Source data »
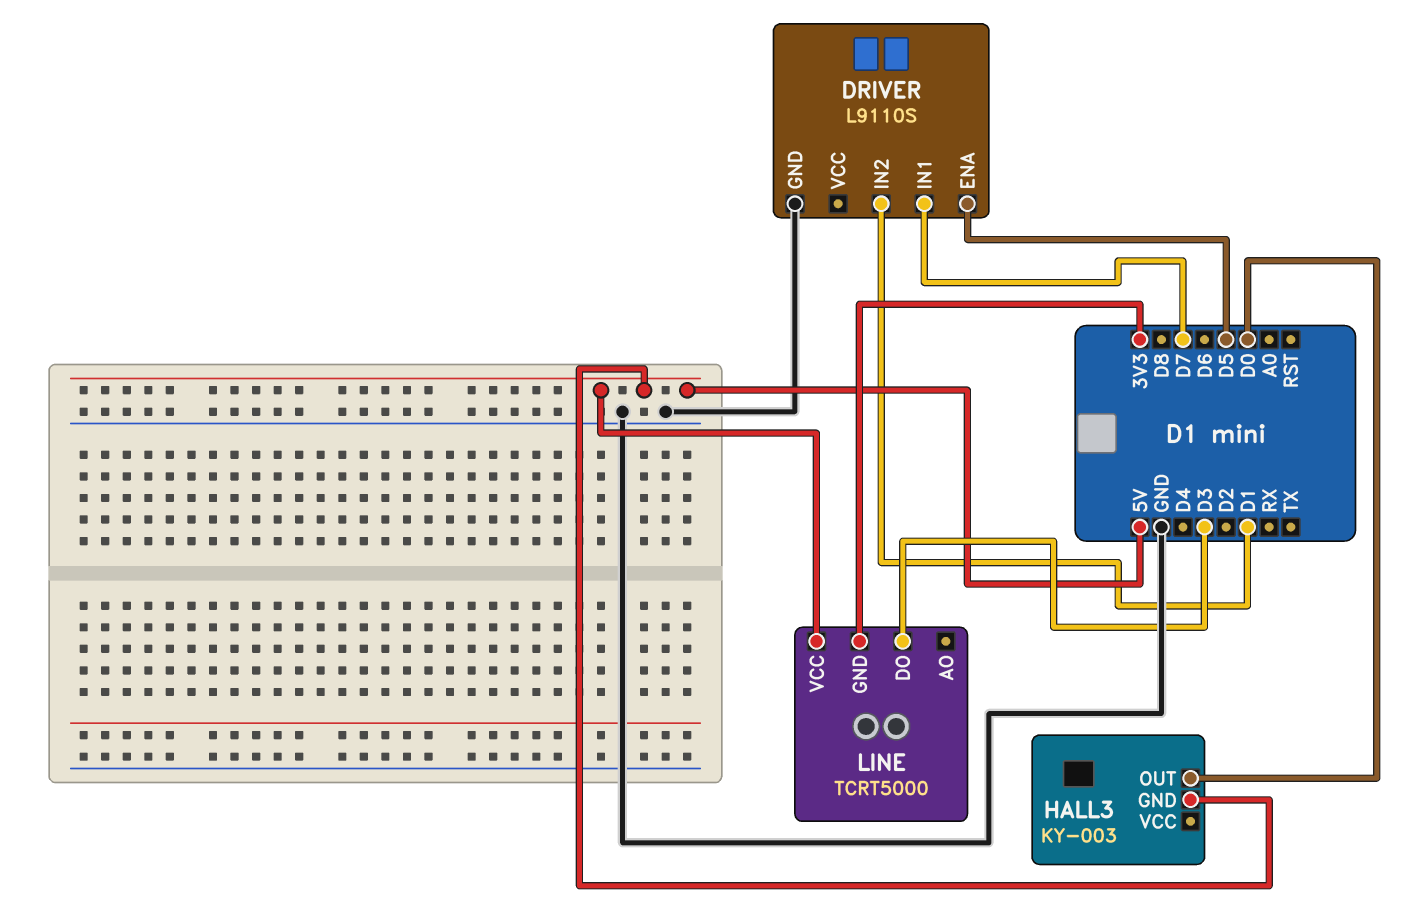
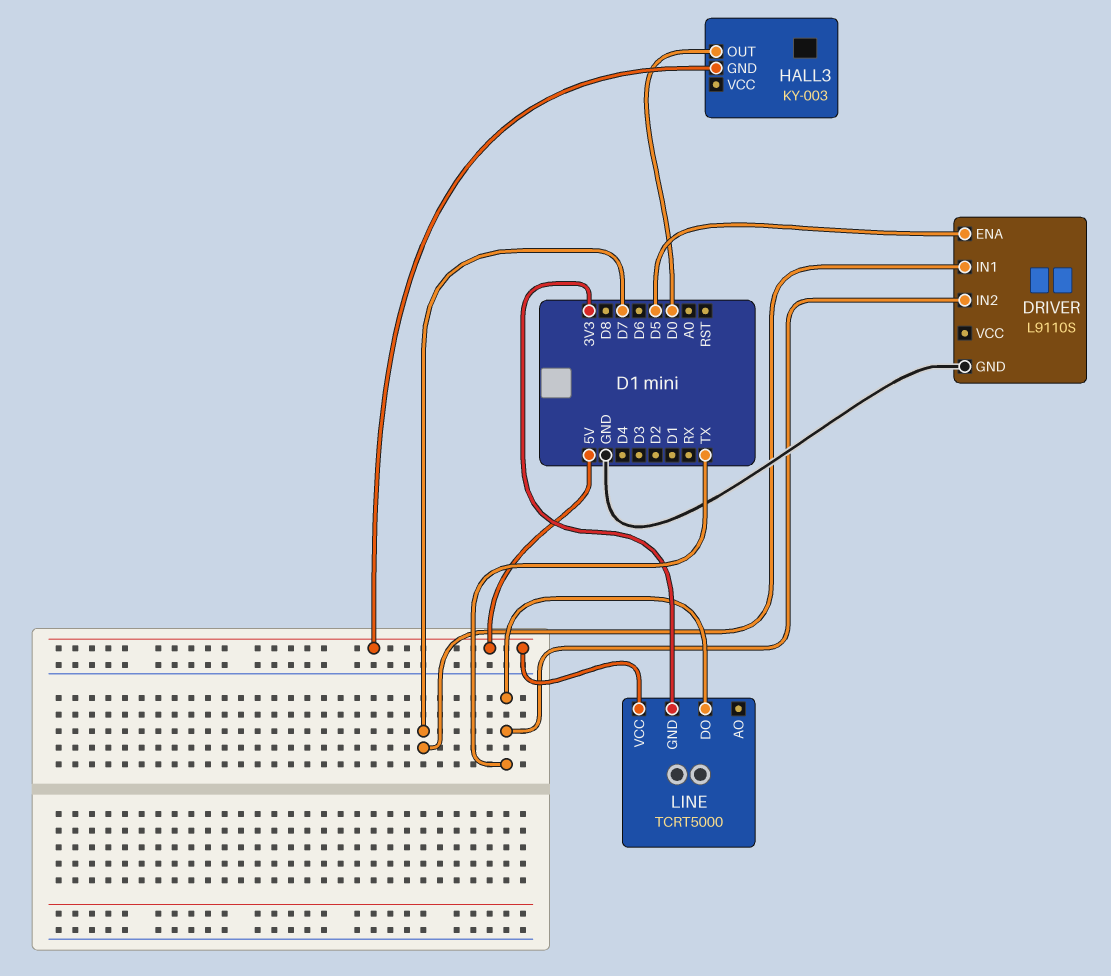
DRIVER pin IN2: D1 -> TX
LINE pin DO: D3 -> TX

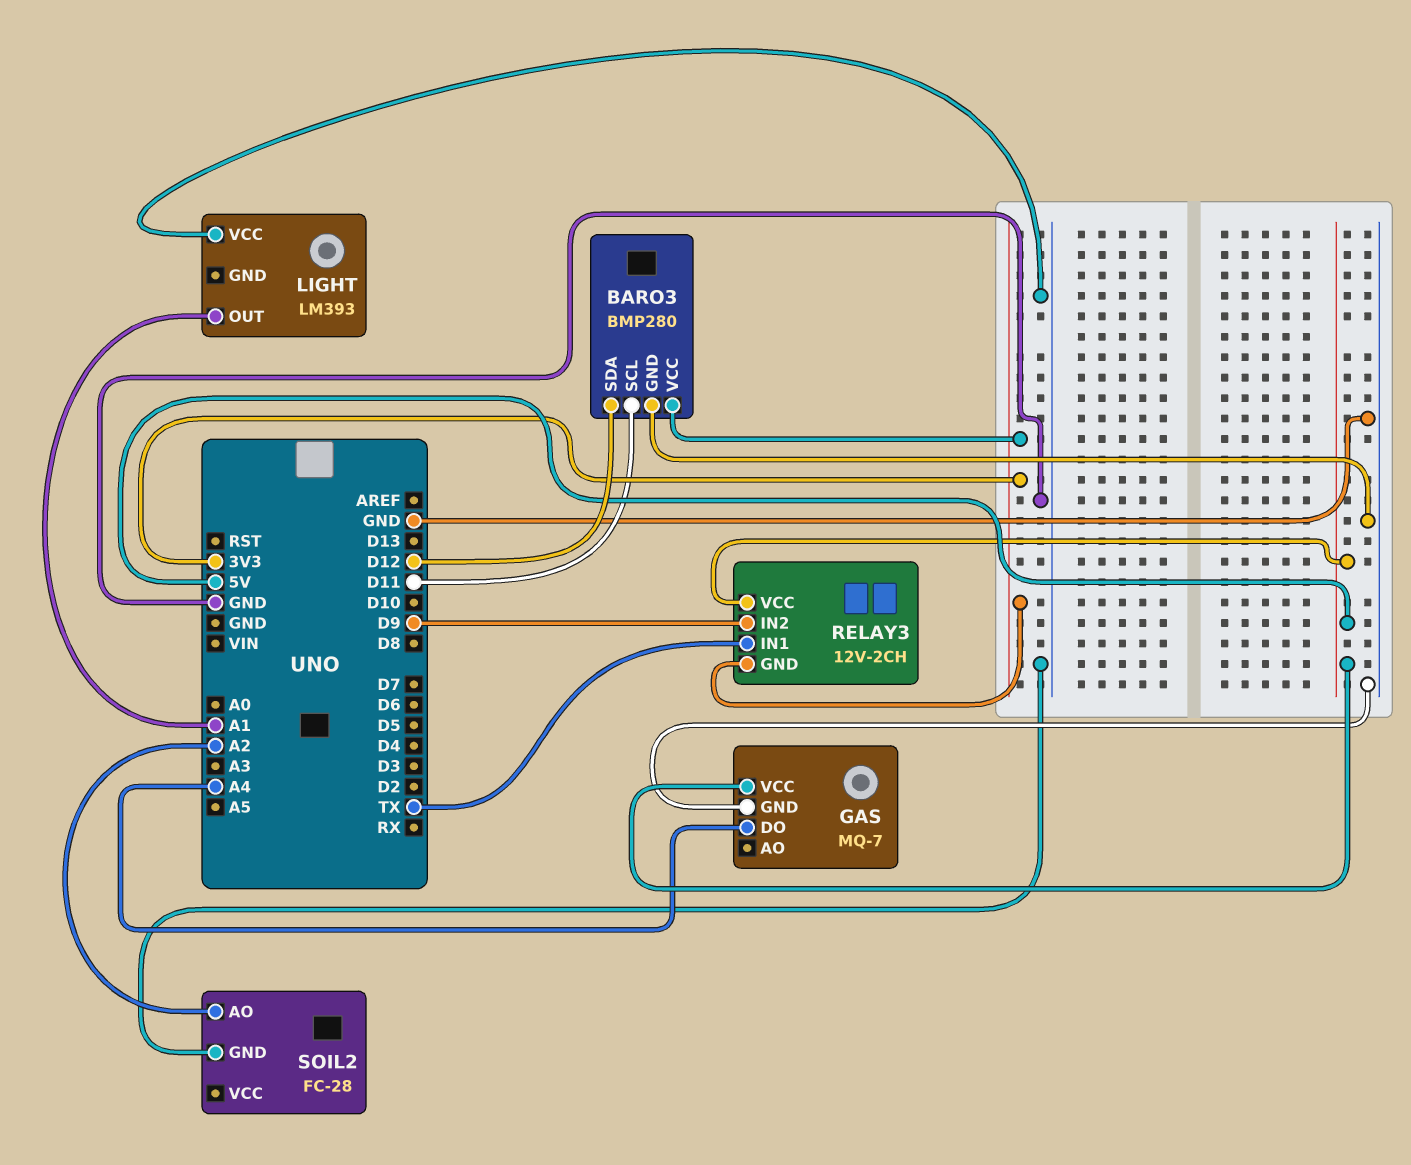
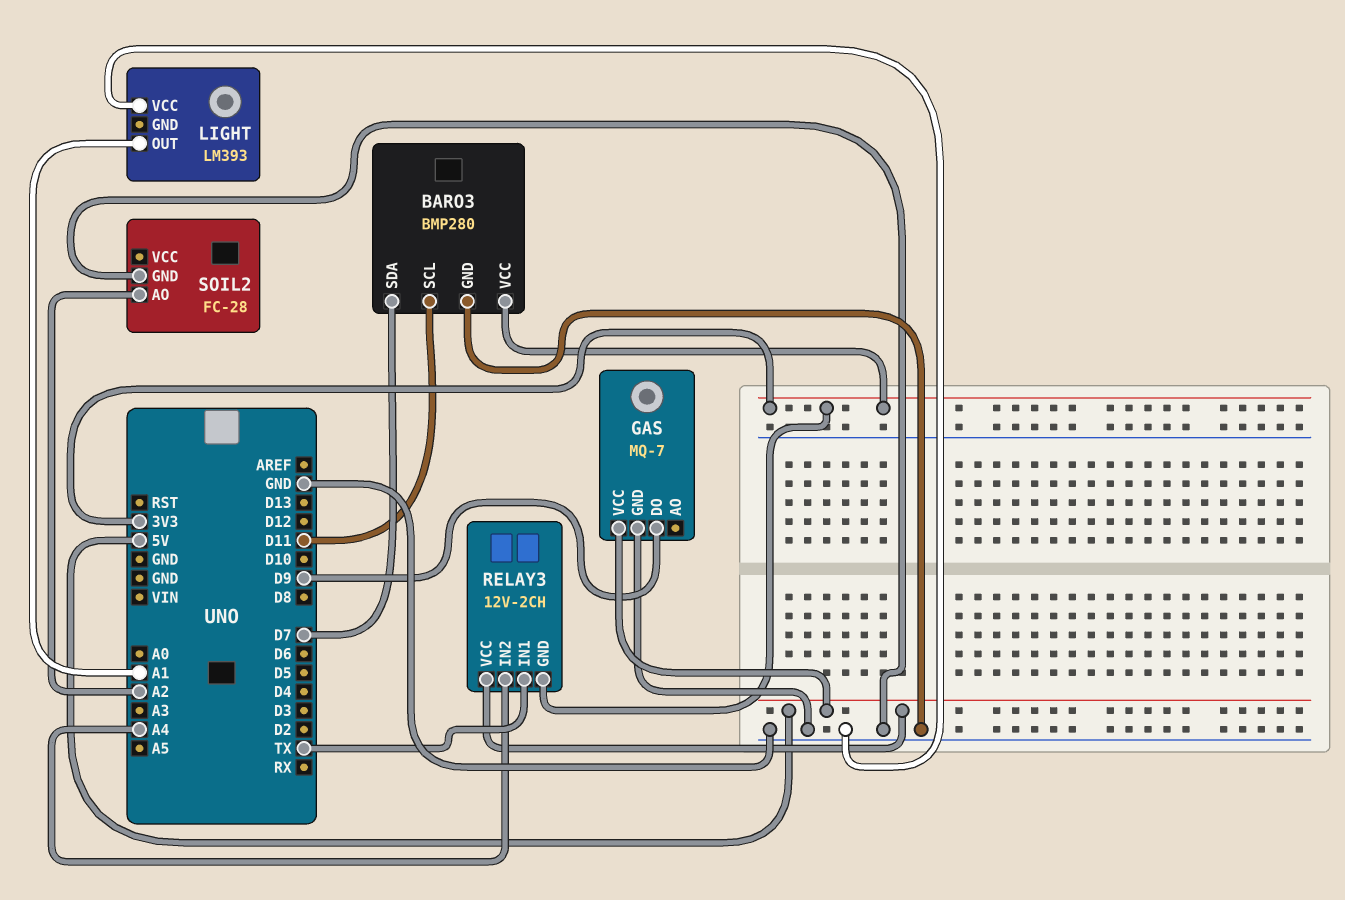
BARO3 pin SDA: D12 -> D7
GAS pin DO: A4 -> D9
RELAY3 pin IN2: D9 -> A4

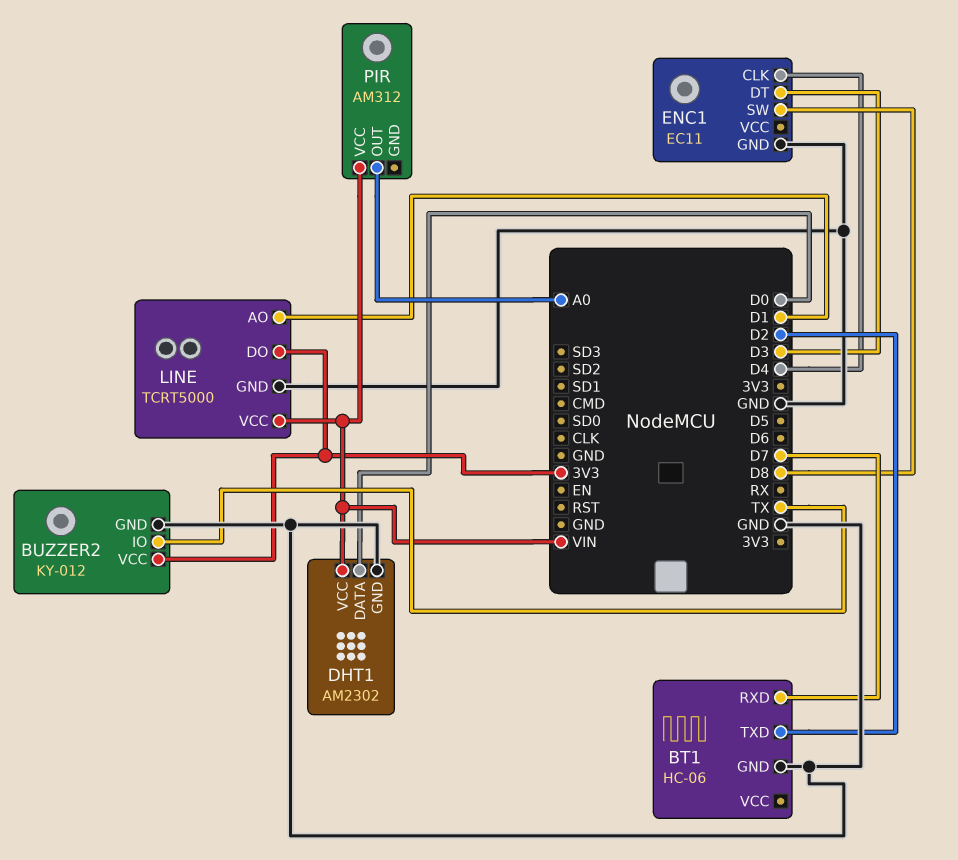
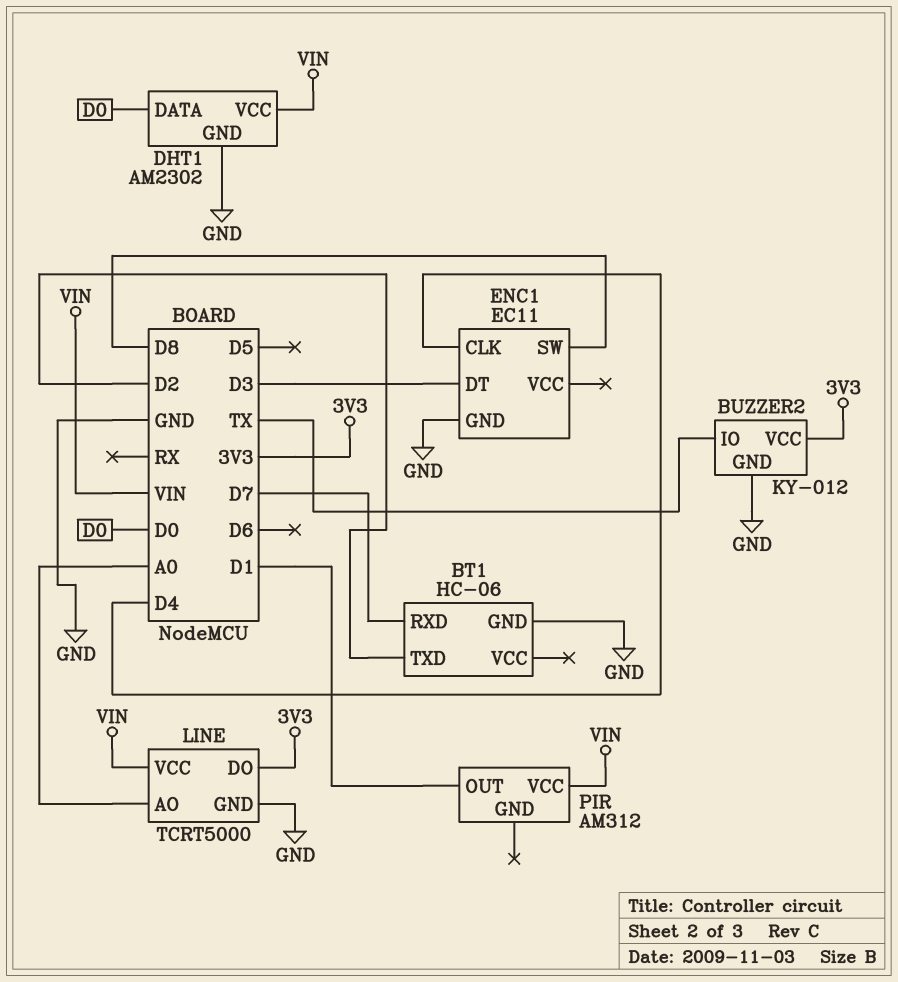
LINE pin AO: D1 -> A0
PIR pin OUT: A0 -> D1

Exercise description » Once the pictures are set aside, what is needed is the lines from the line with "LINE pin DO: D3 -> TX" through the end of the data, written out exactly and alone.

Written solution »
LINE pin DO: D3 -> TX

BARO3 pin SDA: D12 -> D7
GAS pin DO: A4 -> D9
RELAY3 pin IN2: D9 -> A4

LINE pin AO: D1 -> A0
PIR pin OUT: A0 -> D1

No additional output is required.